Aim of the exercise: Here the job is to transcribe only the lines from the one containing "STEPPER pin IN3: 8 -> A1" through the last line below, exactly as written; please leave out pictures.

Task input:
⟨

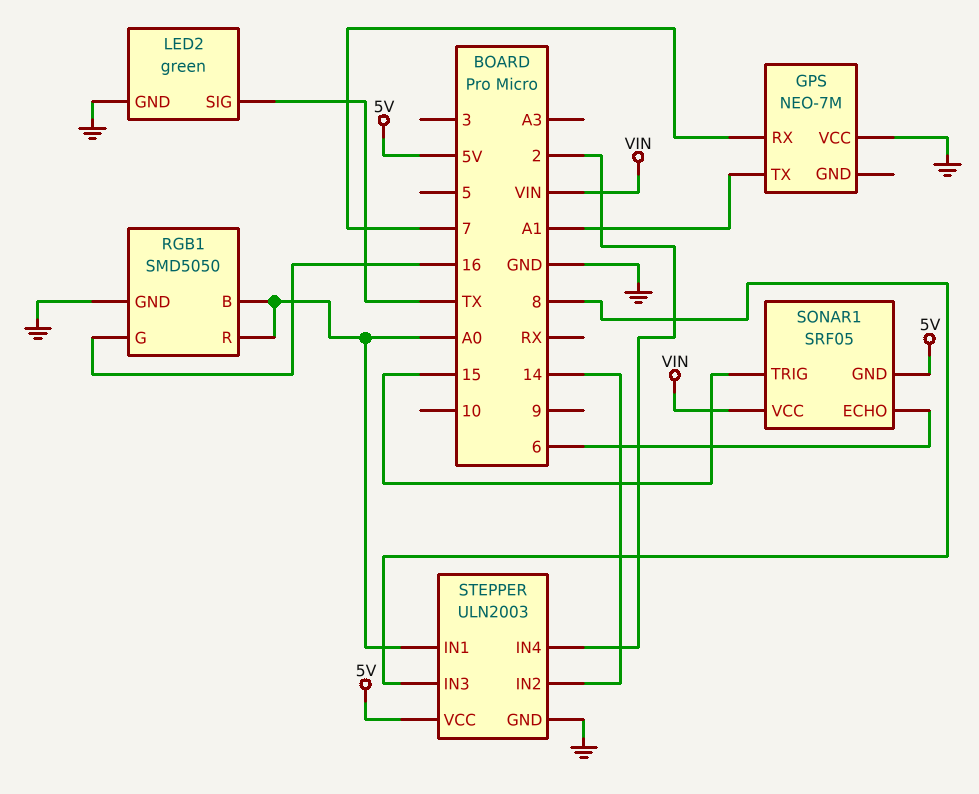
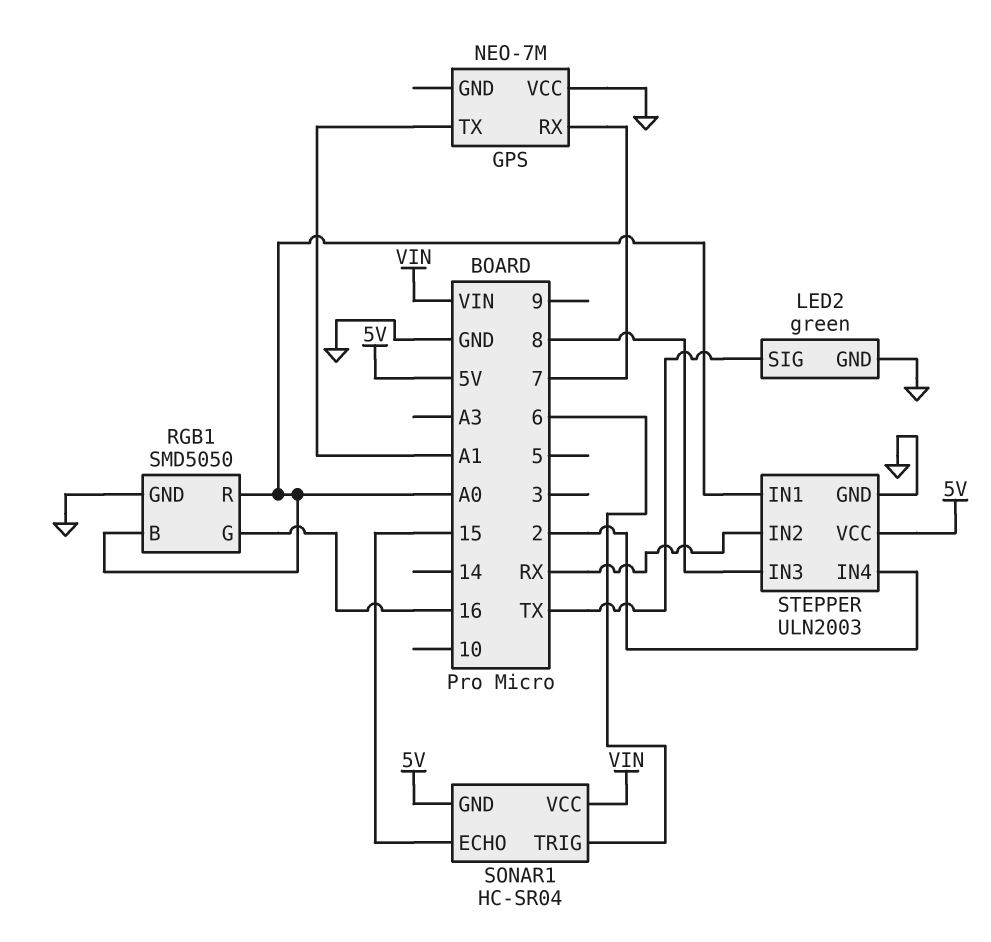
SONAR1: SRF05 -> HC-SR04
SONAR1 pin ECHO: 6 -> 15
SONAR1 pin TRIG: 15 -> 6
STEPPER pin IN2: 14 -> RX

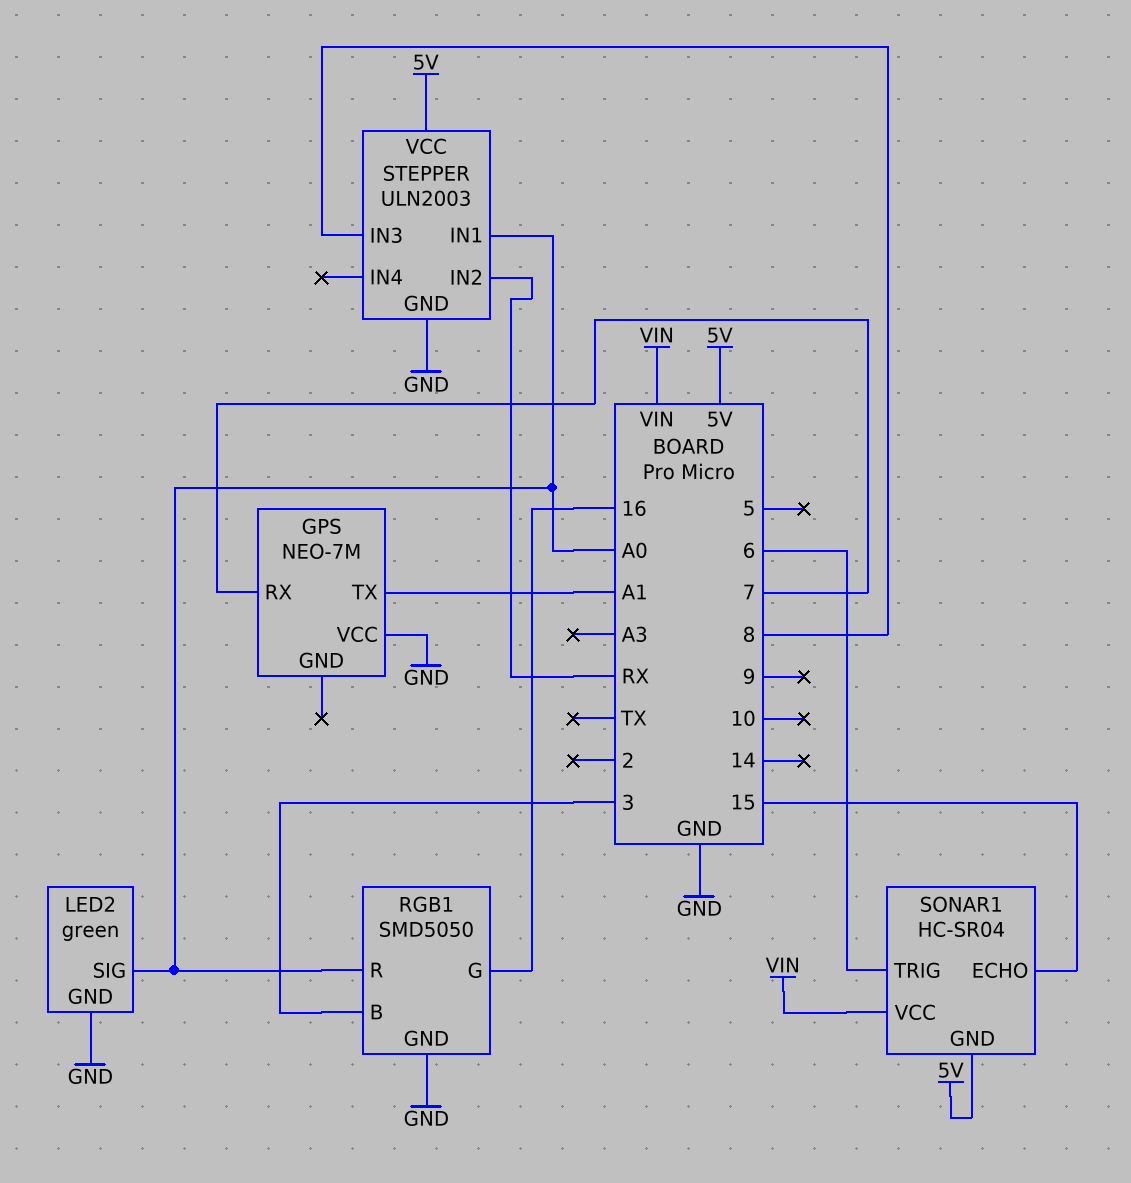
LED2 pin SIG: TX -> A0
RGB1 pin B: A0 -> 3
STEPPER pin IN4: 2 -> none

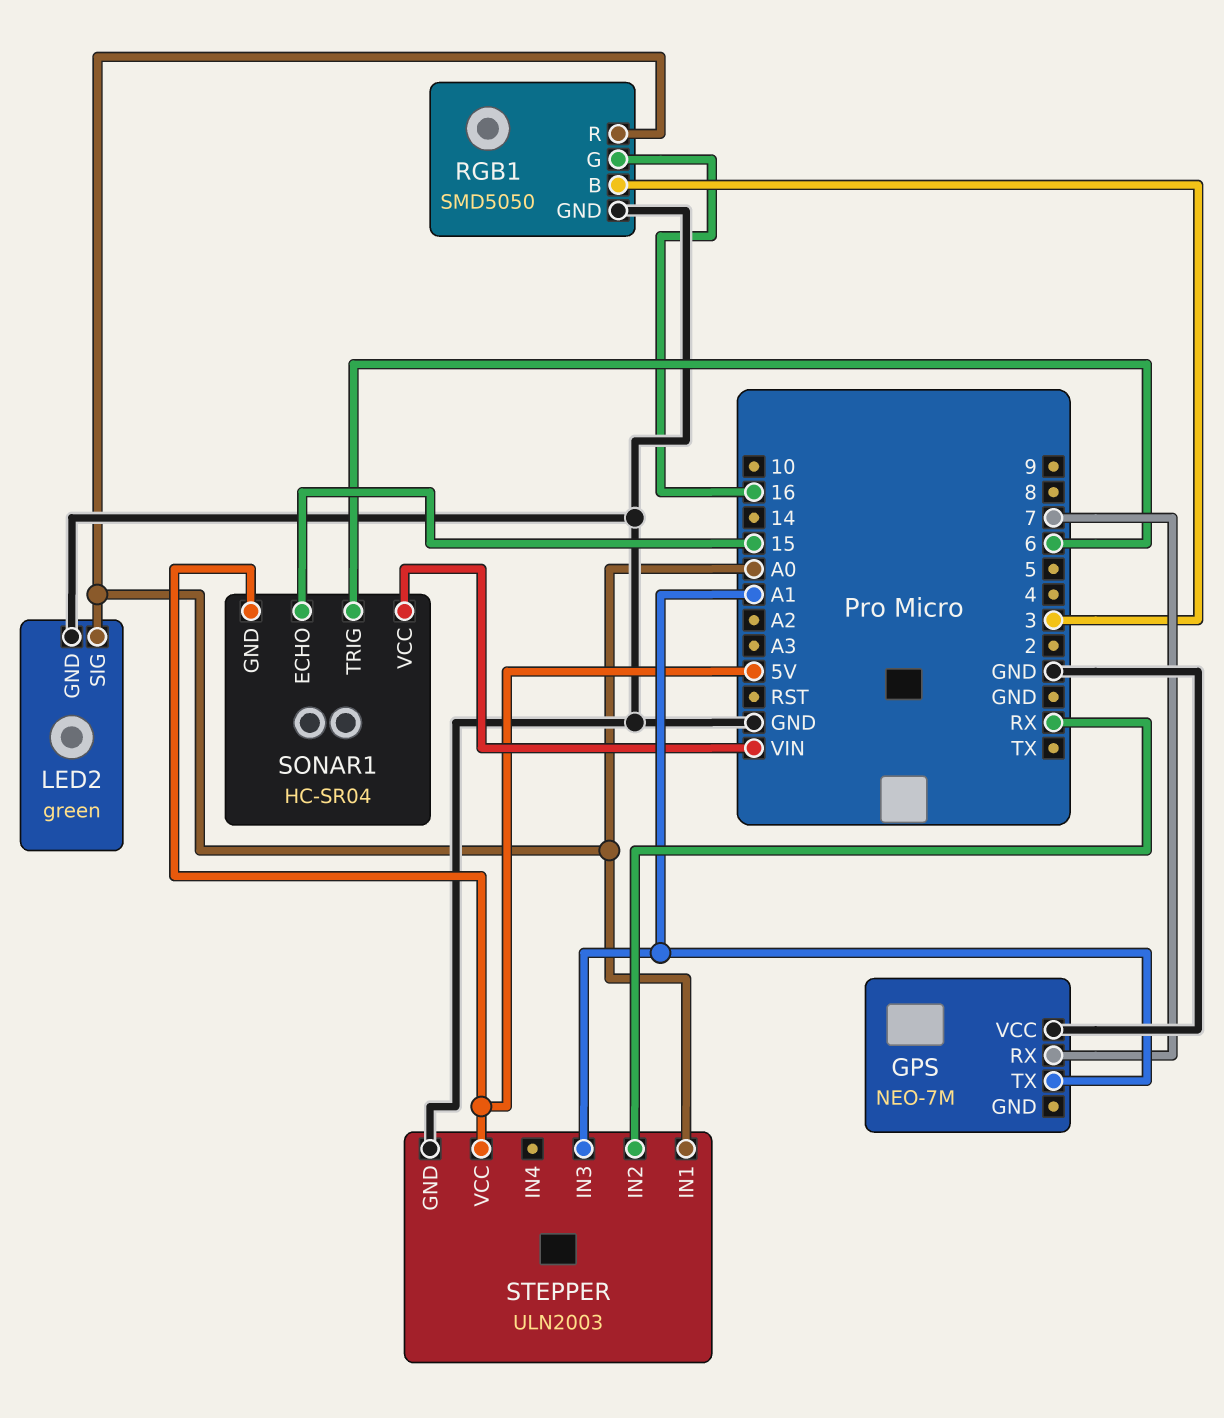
STEPPER pin IN3: 8 -> A1

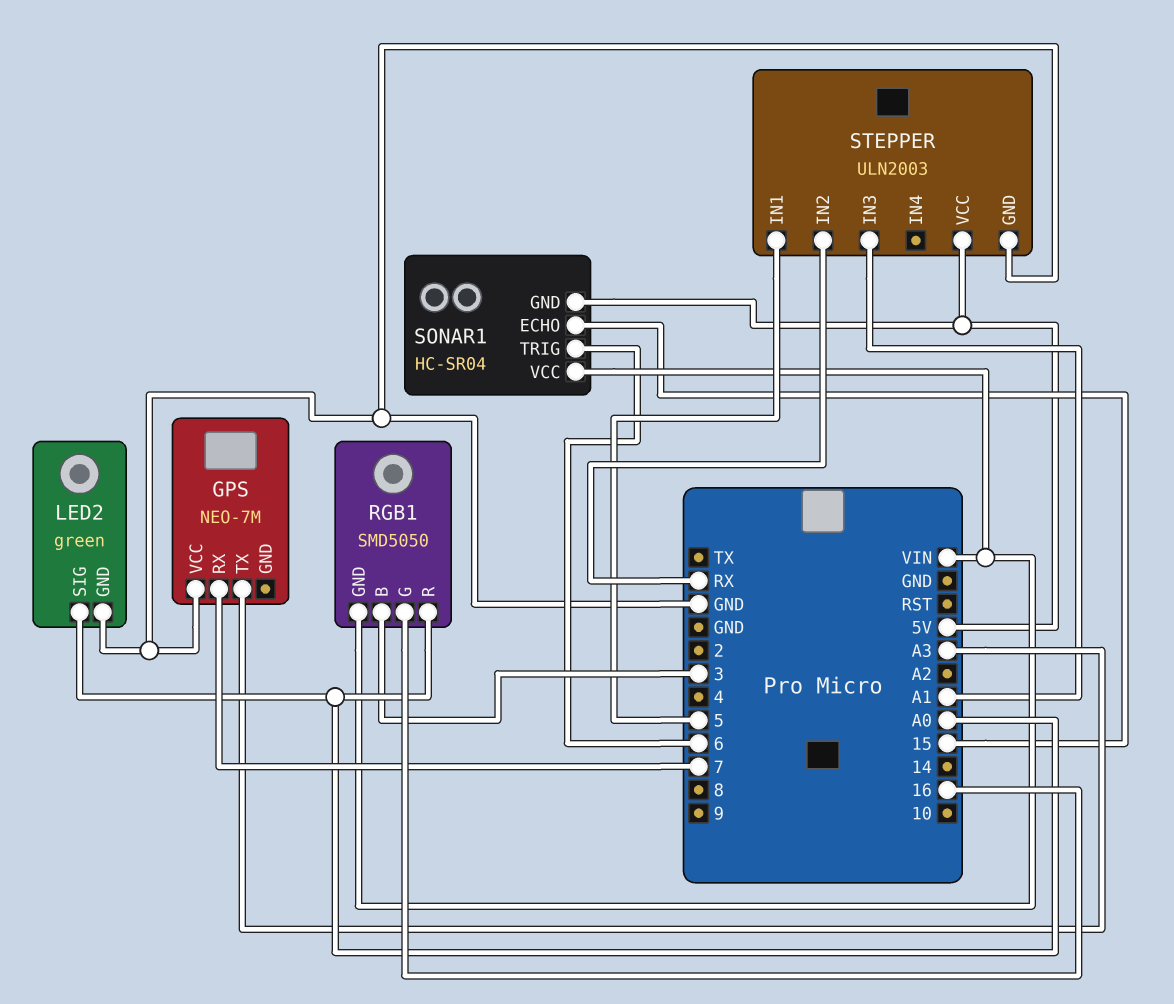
GPS pin TX: A1 -> A3
RGB1 pin GND: GND -> VIN
STEPPER pin IN1: A0 -> 5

⟩

Solution to this exercise:
STEPPER pin IN3: 8 -> A1

GPS pin TX: A1 -> A3
RGB1 pin GND: GND -> VIN
STEPPER pin IN1: A0 -> 5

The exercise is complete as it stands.